* _Exercise description_
From the first line of the entries below through the line bearing "camera: 15 degrees right, 5 degrees up", write out each line exactly. Omit pictures.

[Scene difference descriptions]
== Segment start ==

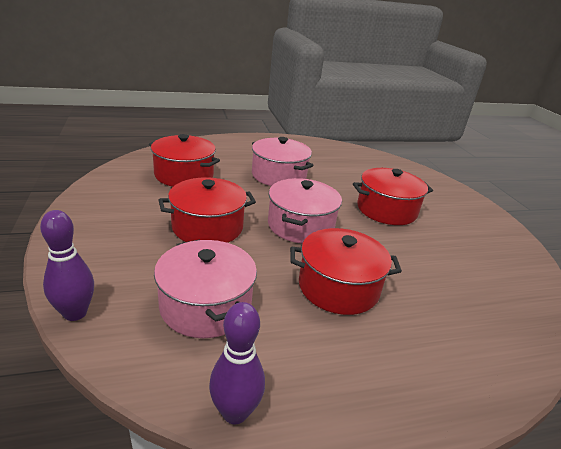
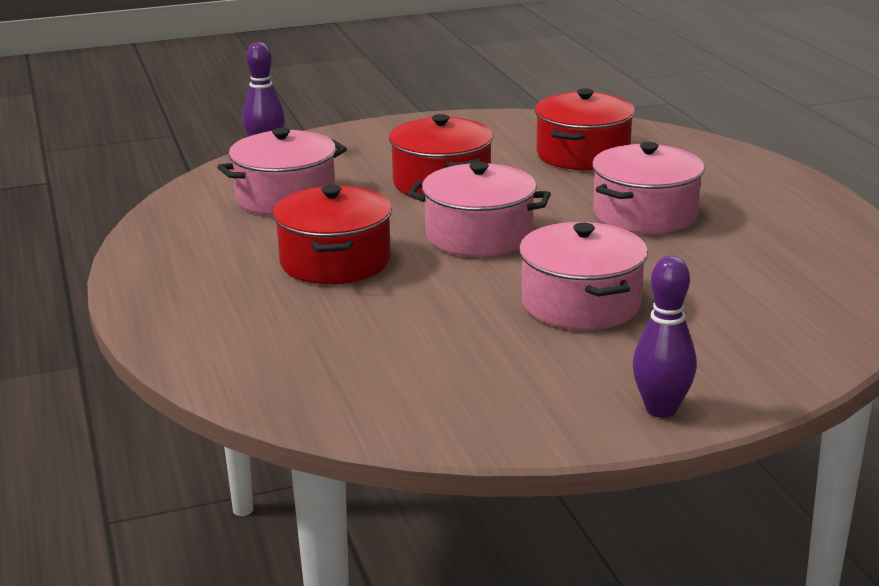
camera: 90 degrees right, 5 degrees down
(235, 412) = (153, 221): purple bowling pin -> purple bowling pin (661, 409)
(386, 210) = (581, 304): red pot -> pink pot

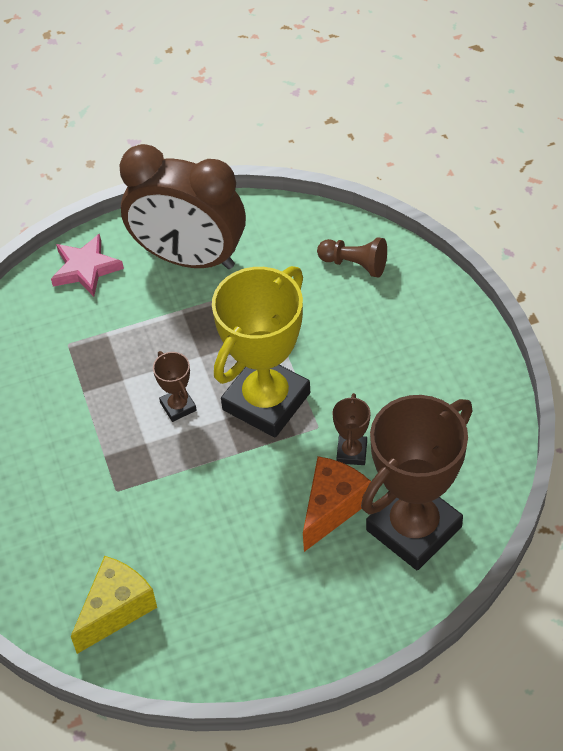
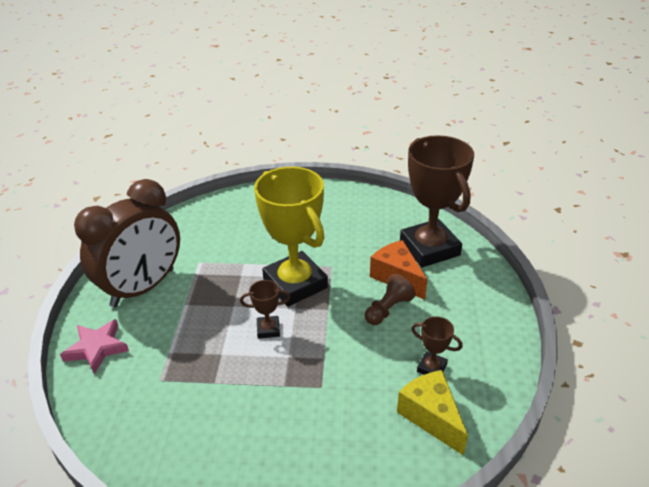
camera: 70 degrees left, 15 degrees down
(352, 452) = (360, 257): brown trophy -> brown trophy (432, 368)
(355, 264) = (219, 217): brown pawn -> brown pawn (388, 309)

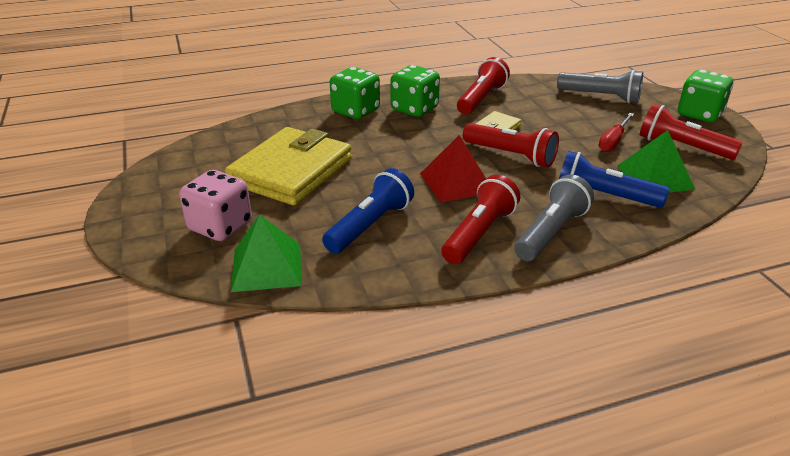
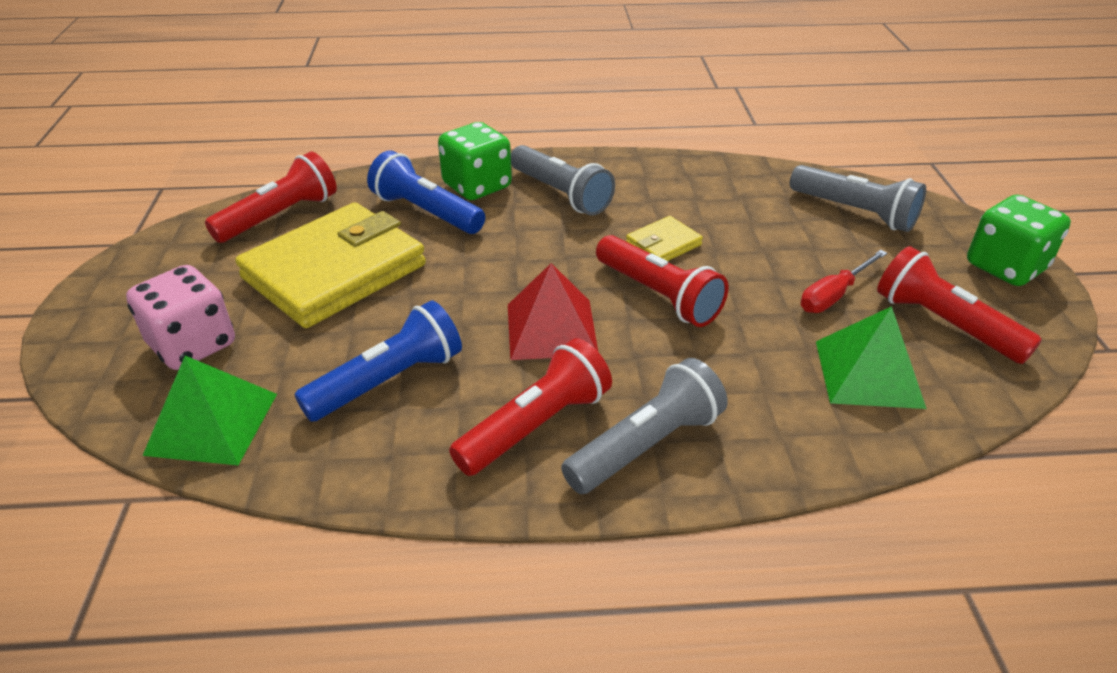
camera: 15 degrees right, 5 degrees up
(414, 109) = (561, 194): green dice -> grey flashlight
(481, 99) = (667, 190): red flashlight -> red flashlight (280, 216)
(603, 196) = (765, 394): blue flashlight -> blue flashlight (426, 212)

== Segment end ==

* _Exercise answer_
camera: 90 degrees right, 5 degrees down
(235, 412) = (153, 221): purple bowling pin -> purple bowling pin (661, 409)
(386, 210) = (581, 304): red pot -> pink pot

camera: 70 degrees left, 15 degrees down
(352, 452) = (360, 257): brown trophy -> brown trophy (432, 368)
(355, 264) = (219, 217): brown pawn -> brown pawn (388, 309)

camera: 15 degrees right, 5 degrees up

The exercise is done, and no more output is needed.